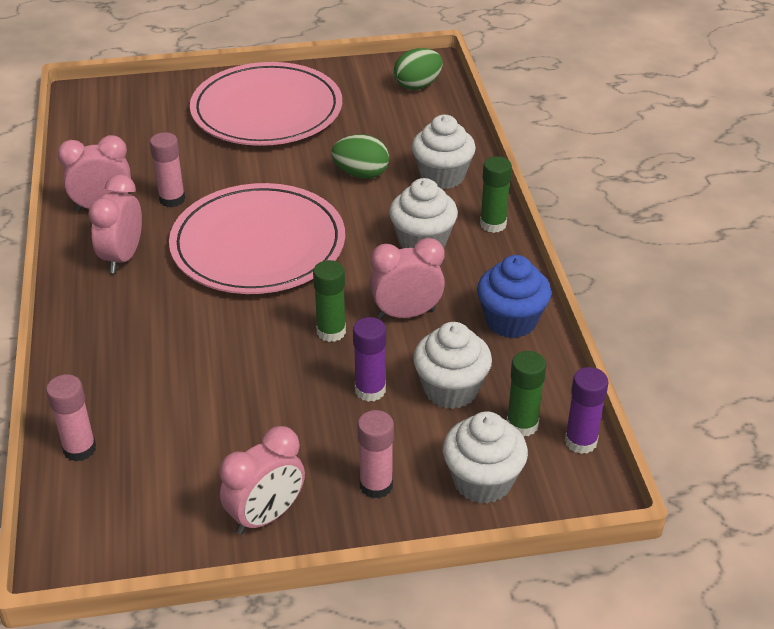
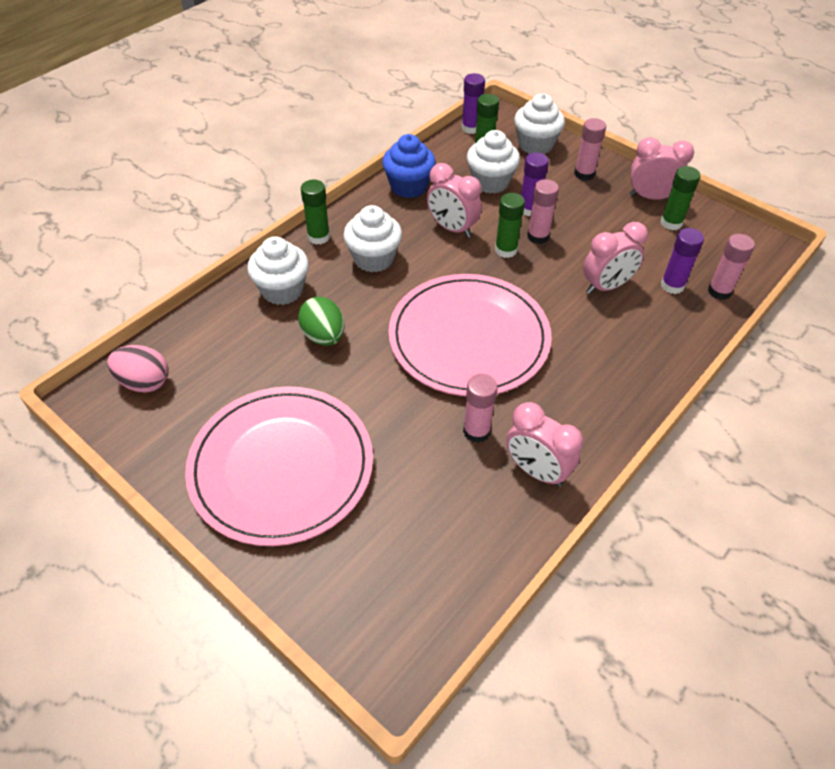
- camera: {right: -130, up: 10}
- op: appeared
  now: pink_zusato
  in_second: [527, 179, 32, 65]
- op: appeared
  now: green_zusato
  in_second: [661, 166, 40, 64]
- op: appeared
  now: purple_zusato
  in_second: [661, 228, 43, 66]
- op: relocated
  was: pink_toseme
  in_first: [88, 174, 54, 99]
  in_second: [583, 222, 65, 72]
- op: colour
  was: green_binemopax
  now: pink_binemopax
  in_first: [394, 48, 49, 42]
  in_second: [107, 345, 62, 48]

···

→ **DIRECTIONS FOR THIS TASK**
Copy exactly, please, the span of lines that begins at the line with "in_first: [88, 174, 54, 99]" and ends at the last line of the data, both included.

→ **RESPONSE TO THIS TASK**
  in_first: [88, 174, 54, 99]
  in_second: [583, 222, 65, 72]
- op: colour
  was: green_binemopax
  now: pink_binemopax
  in_first: [394, 48, 49, 42]
  in_second: [107, 345, 62, 48]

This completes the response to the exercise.